WORK REQUIRED:
A faithful copy of the data, pictures omitted, is the required answer.

DATA SEGMENT:
+---+

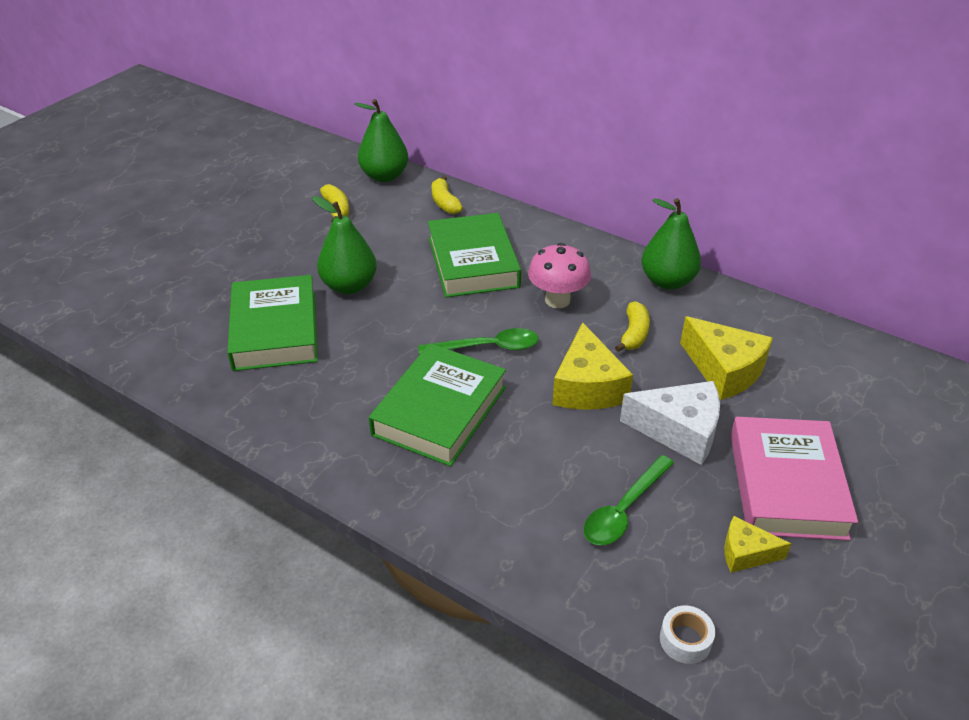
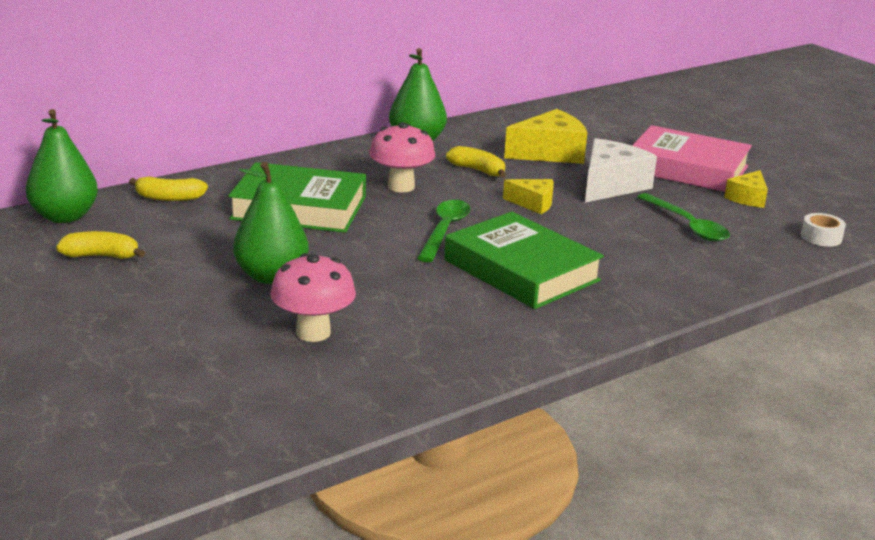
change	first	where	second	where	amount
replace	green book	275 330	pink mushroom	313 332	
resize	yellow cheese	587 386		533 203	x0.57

+---+

RESULT:
change	first	where	second	where	amount
replace	green book	275 330	pink mushroom	313 332	
resize	yellow cheese	587 386		533 203	x0.57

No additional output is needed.